**WORK REQUIRED:** Would it be possible to write out each entry below exactly, without the pictures?

**WORKING DATA:**
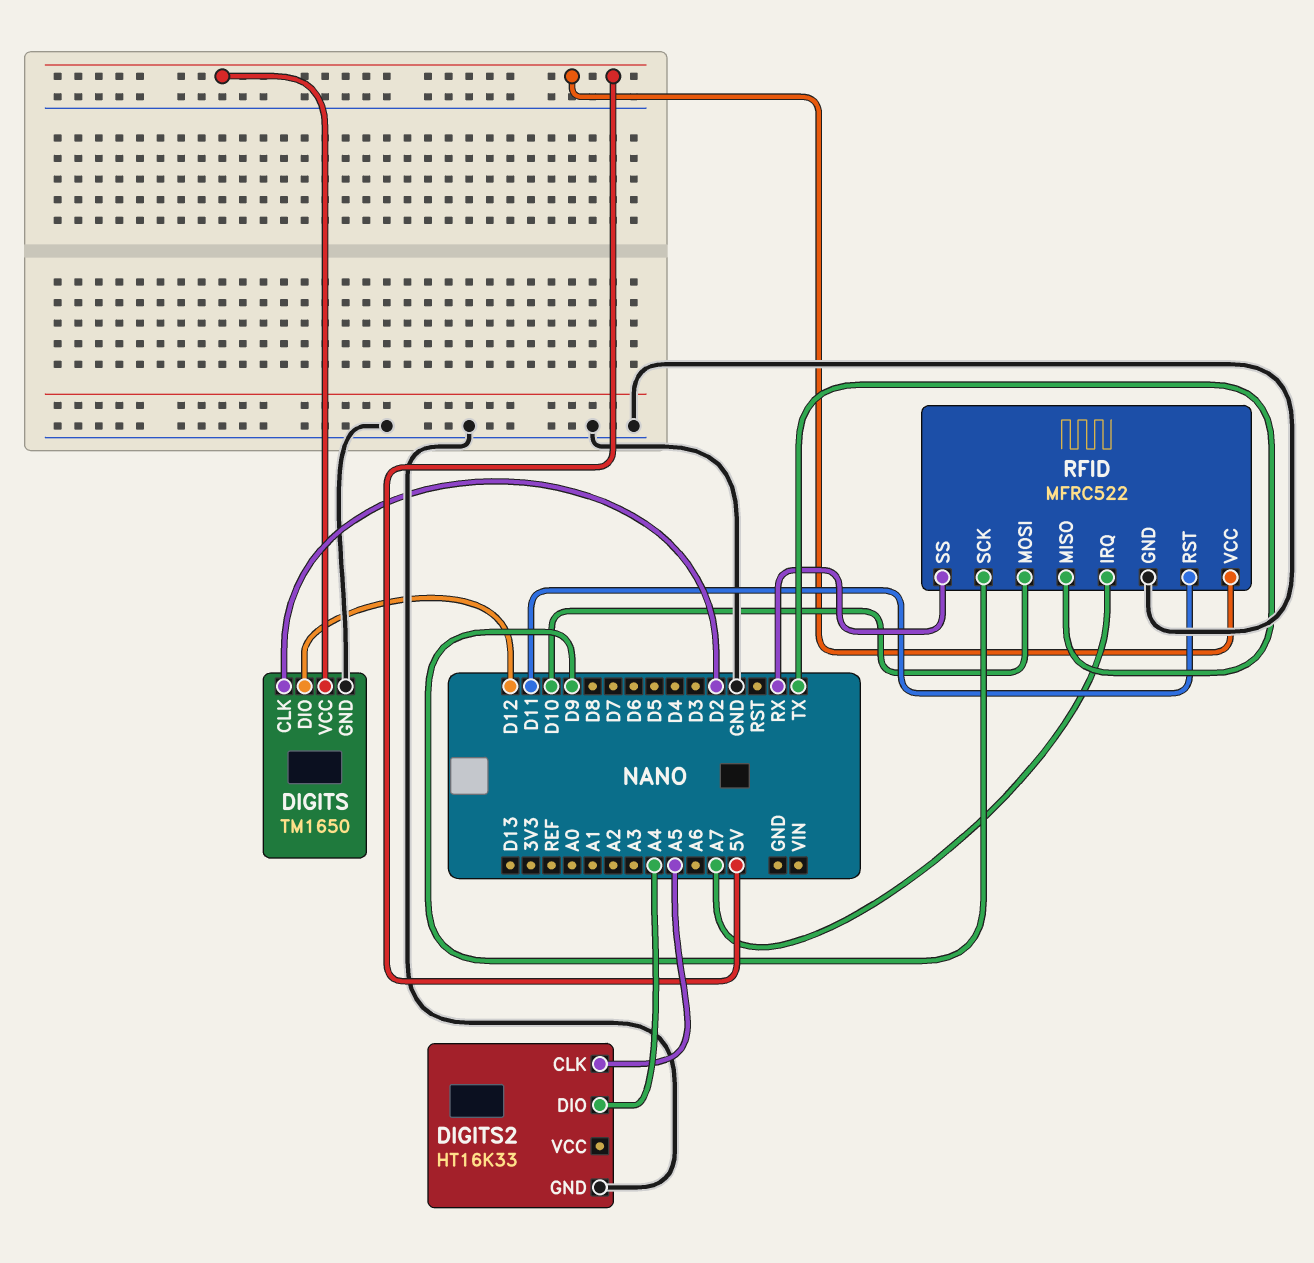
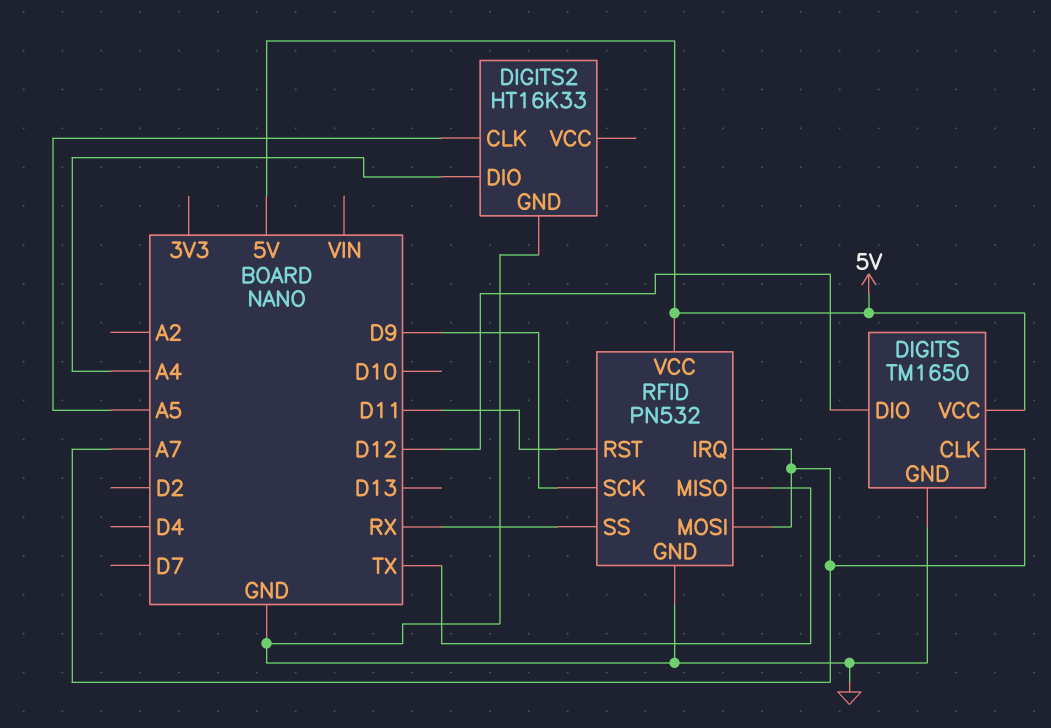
DIGITS pin CLK: D2 -> A7
RFID: MFRC522 -> PN532
RFID pin MOSI: D10 -> A7

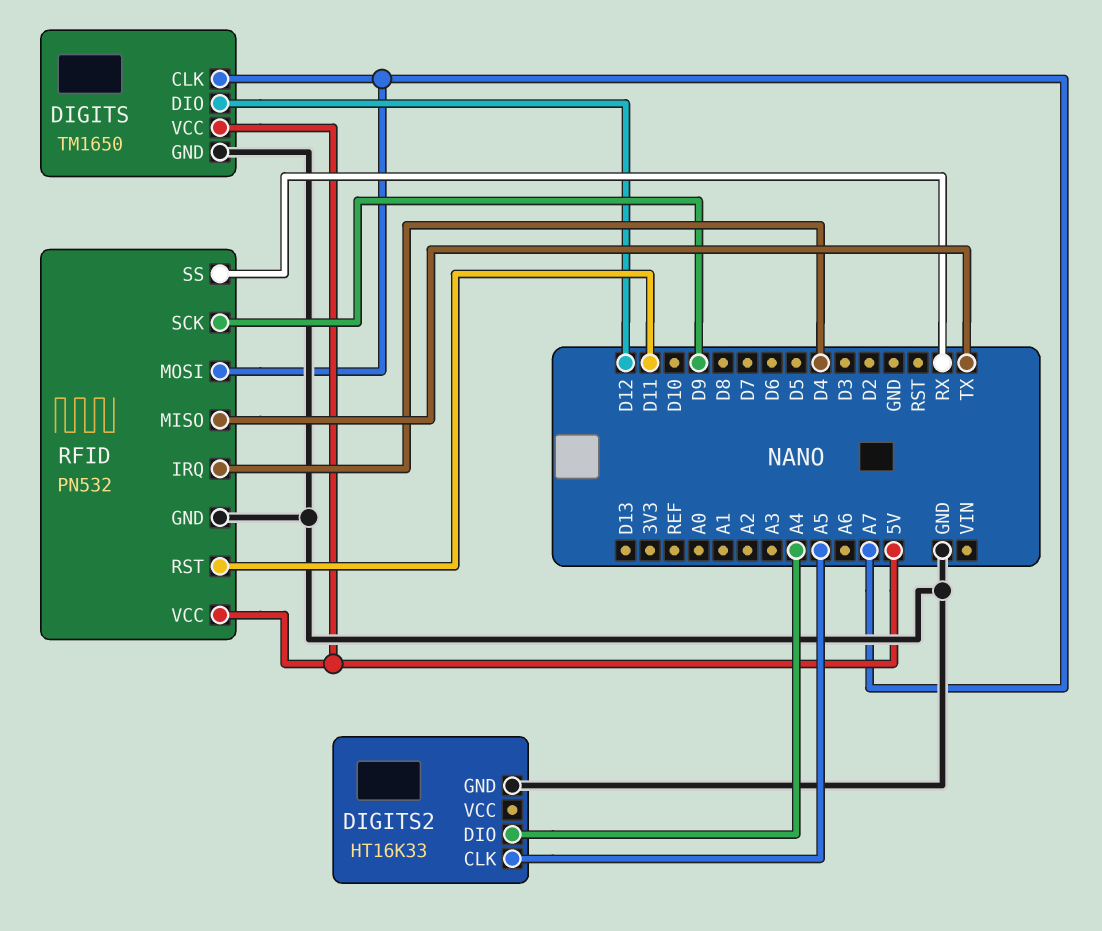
RFID pin IRQ: A7 -> D4

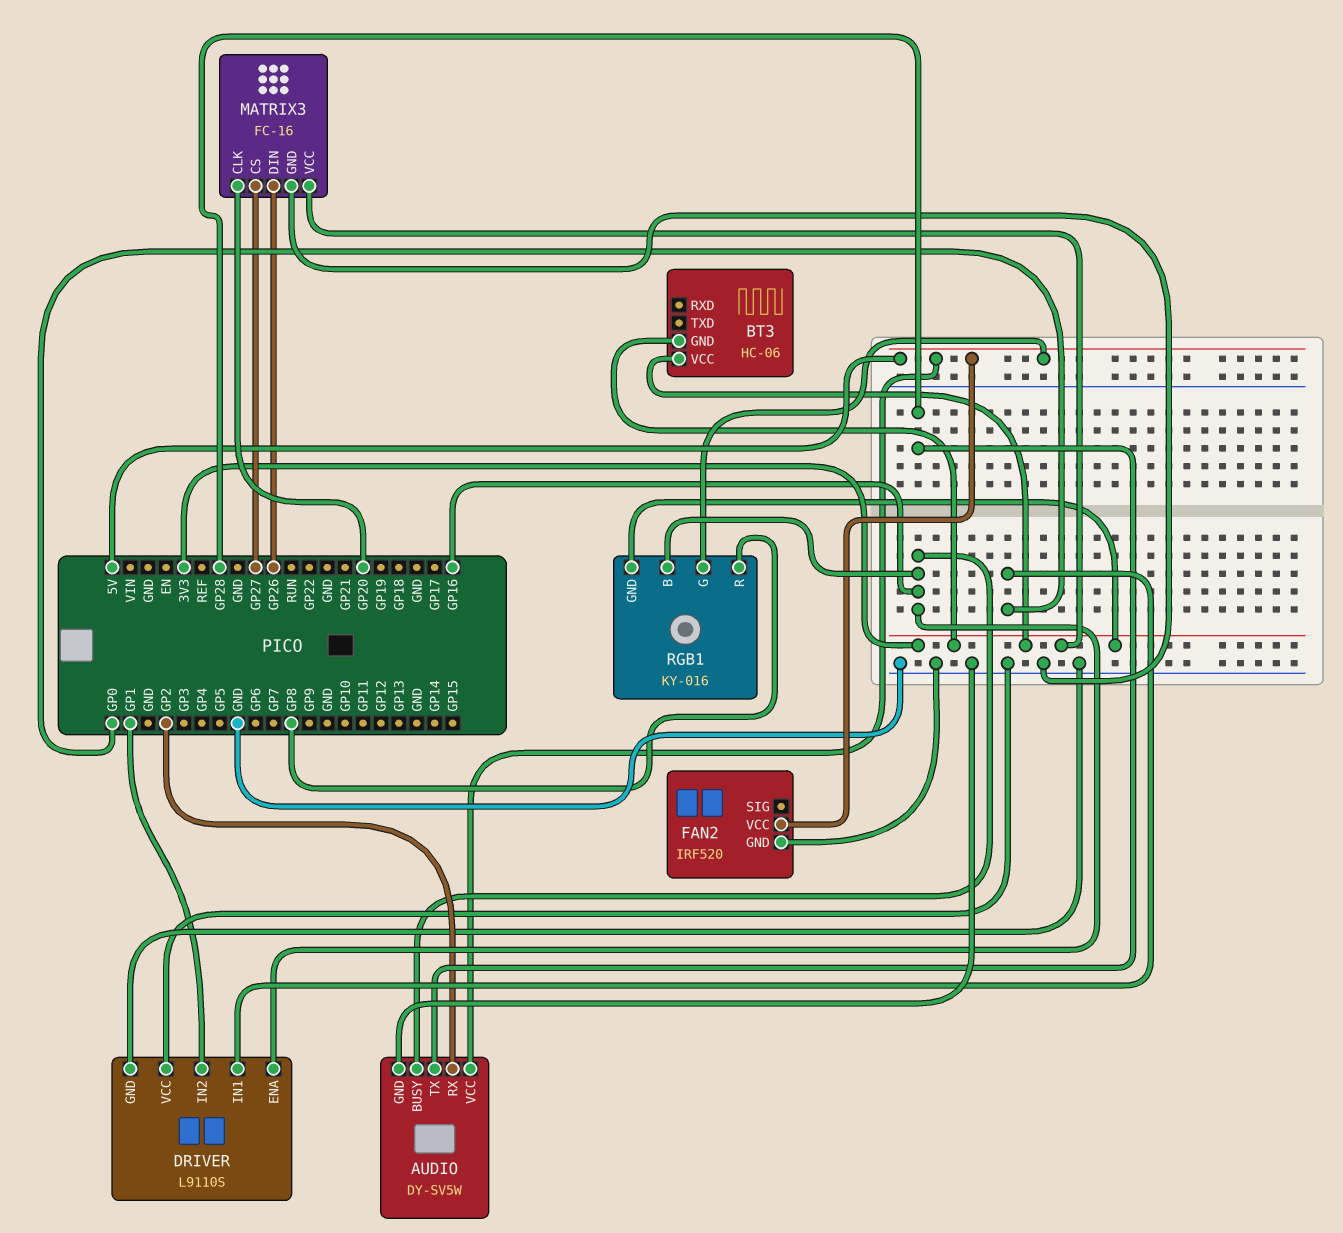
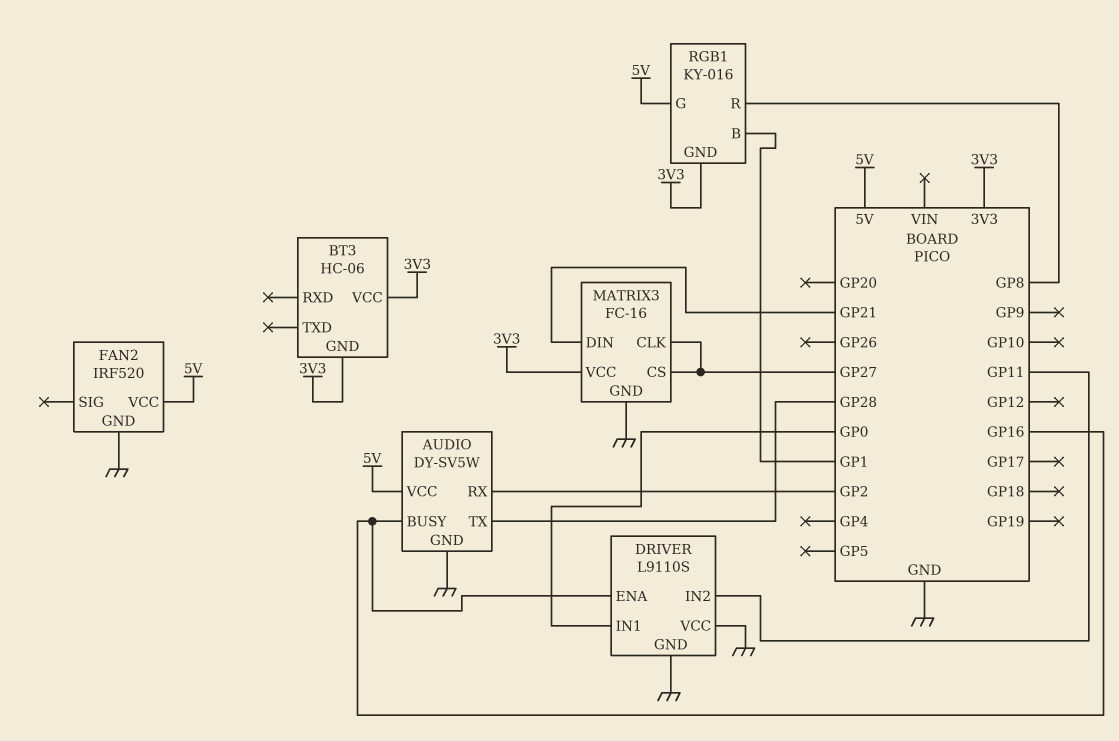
DRIVER pin IN2: GP1 -> GP11
MATRIX3 pin CLK: GP20 -> GP27
MATRIX3 pin DIN: GP26 -> GP21
RGB1 pin B: GP16 -> GP1

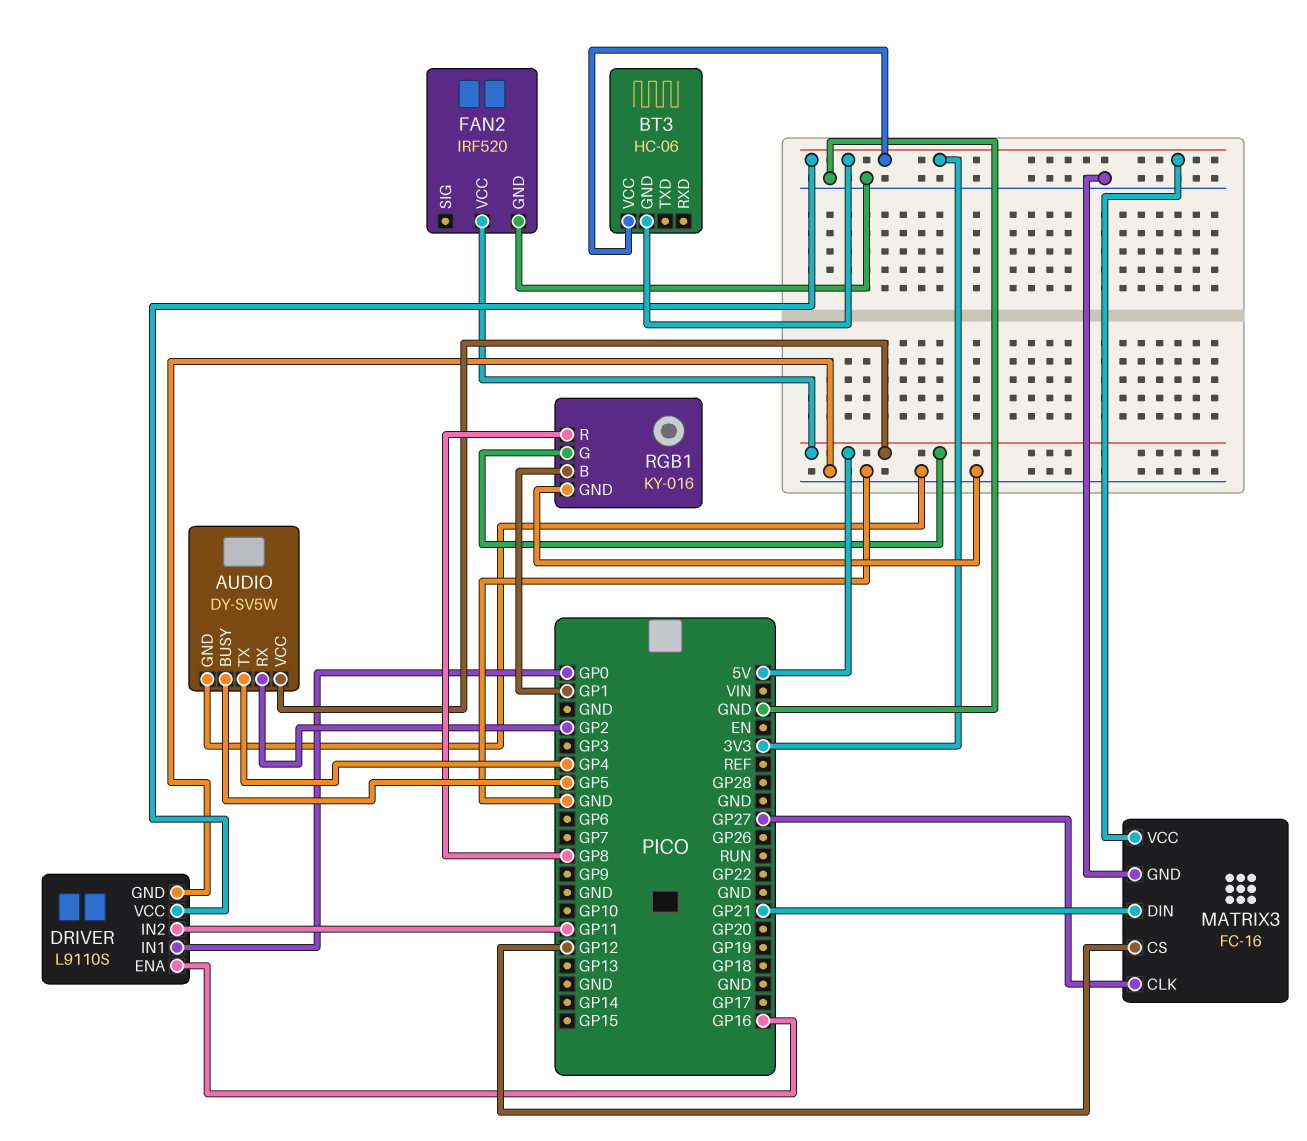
AUDIO pin BUSY: GP16 -> GP5
AUDIO pin TX: GP28 -> GP4
DRIVER pin VCC: GND -> 3V3
MATRIX3 pin CS: GP27 -> GP12
RGB1 pin GND: 3V3 -> GND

**EXERCISE RESULT:**
DIGITS pin CLK: D2 -> A7
RFID: MFRC522 -> PN532
RFID pin MOSI: D10 -> A7

RFID pin IRQ: A7 -> D4

DRIVER pin IN2: GP1 -> GP11
MATRIX3 pin CLK: GP20 -> GP27
MATRIX3 pin DIN: GP26 -> GP21
RGB1 pin B: GP16 -> GP1

AUDIO pin BUSY: GP16 -> GP5
AUDIO pin TX: GP28 -> GP4
DRIVER pin VCC: GND -> 3V3
MATRIX3 pin CS: GP27 -> GP12
RGB1 pin GND: 3V3 -> GND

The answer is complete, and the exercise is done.